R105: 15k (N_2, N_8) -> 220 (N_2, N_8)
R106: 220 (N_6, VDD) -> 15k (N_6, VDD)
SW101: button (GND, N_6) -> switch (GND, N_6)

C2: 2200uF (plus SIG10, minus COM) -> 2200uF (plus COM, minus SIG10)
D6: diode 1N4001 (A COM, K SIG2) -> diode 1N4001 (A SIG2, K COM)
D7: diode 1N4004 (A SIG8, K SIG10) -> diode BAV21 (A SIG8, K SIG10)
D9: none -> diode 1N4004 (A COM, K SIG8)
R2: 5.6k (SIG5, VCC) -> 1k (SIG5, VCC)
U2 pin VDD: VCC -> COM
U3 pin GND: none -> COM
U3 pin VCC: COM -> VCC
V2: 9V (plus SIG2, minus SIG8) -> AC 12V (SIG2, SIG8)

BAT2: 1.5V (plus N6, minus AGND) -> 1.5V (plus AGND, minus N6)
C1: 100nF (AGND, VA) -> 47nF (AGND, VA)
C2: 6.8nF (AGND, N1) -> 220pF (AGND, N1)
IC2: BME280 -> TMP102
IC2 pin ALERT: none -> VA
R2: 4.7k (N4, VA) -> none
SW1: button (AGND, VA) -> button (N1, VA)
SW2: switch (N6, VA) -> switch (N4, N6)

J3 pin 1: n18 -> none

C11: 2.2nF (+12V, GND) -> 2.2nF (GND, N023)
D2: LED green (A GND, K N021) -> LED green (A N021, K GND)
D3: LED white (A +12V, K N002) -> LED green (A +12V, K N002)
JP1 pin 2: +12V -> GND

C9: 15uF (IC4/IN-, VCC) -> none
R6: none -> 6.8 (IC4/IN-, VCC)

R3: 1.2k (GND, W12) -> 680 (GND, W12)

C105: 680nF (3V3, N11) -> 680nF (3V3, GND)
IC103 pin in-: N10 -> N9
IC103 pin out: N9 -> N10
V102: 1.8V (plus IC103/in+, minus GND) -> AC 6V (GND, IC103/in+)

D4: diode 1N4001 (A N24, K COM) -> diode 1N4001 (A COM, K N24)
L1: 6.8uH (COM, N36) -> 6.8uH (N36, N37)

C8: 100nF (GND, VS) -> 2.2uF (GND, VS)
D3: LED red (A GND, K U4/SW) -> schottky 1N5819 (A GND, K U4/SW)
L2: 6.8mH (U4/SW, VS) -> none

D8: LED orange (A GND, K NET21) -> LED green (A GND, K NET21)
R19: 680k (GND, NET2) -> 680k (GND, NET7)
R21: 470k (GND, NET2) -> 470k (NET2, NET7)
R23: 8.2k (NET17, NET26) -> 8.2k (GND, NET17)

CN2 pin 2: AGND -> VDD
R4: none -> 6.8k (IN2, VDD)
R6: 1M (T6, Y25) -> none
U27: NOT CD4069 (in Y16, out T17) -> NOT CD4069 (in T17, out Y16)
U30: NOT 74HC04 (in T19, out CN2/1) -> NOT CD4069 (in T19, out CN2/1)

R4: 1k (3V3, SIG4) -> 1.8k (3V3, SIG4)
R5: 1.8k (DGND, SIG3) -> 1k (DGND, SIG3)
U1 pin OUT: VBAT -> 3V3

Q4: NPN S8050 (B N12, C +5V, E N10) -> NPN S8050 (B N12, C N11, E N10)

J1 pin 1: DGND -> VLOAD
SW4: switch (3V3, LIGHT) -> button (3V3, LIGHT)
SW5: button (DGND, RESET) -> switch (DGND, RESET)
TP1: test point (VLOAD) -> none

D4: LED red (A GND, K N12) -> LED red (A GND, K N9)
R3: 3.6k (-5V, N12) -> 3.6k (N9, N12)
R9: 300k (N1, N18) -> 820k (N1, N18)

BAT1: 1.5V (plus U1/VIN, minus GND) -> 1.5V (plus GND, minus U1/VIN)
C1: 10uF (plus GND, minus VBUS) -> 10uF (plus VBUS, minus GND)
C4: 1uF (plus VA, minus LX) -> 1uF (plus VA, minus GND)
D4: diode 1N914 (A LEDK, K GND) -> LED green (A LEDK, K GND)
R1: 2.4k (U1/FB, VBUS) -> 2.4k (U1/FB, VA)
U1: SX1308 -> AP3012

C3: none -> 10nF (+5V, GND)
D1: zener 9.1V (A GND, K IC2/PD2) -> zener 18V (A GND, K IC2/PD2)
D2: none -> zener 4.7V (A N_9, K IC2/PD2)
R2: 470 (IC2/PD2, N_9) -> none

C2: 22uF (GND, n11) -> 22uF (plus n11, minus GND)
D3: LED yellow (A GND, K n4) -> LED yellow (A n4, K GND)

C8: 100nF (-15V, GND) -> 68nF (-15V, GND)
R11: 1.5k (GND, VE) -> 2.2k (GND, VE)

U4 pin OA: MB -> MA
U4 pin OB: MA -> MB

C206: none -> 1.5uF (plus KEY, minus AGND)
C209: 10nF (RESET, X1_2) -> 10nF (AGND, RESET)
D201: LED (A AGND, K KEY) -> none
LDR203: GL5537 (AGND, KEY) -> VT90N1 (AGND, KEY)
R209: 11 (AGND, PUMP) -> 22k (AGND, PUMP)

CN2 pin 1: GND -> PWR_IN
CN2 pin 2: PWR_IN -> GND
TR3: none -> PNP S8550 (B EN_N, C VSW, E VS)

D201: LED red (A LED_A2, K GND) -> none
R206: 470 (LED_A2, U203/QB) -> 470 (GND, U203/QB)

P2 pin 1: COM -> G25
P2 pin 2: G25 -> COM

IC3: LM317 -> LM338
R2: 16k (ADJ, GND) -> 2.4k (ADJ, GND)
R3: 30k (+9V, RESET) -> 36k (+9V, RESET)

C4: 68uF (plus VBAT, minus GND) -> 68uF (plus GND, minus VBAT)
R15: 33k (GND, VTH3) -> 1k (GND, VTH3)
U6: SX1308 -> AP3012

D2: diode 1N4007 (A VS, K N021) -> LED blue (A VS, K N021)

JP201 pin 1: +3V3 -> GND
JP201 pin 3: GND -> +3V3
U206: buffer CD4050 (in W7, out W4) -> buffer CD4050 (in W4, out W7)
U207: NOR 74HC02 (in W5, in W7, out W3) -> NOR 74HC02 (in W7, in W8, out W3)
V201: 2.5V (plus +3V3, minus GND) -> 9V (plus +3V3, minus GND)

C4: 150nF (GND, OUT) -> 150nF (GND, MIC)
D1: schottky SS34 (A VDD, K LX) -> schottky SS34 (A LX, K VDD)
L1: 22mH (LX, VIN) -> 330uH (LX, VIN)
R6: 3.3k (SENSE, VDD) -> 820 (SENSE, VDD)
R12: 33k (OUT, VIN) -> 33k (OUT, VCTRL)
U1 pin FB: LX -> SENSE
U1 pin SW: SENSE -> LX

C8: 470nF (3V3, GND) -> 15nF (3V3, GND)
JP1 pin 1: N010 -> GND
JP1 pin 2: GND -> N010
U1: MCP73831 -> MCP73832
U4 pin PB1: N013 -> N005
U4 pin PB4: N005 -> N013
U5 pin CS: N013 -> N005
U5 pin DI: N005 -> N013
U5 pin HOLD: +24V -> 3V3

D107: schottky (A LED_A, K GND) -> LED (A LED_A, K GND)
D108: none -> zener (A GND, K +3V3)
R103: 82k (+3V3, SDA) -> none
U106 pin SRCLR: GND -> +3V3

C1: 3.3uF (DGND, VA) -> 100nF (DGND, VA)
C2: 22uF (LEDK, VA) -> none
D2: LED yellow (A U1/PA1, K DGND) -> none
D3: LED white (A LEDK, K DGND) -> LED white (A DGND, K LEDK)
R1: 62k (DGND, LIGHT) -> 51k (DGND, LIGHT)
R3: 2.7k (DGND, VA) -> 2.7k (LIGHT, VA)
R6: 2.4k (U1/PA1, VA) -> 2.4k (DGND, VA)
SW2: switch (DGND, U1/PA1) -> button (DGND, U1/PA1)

#### ACTION ITEM:
Work out how many lines of the entries include the word "yellow", and respond with that number and nothing more.

#### ANSWER TO THIS EXERCISE:
2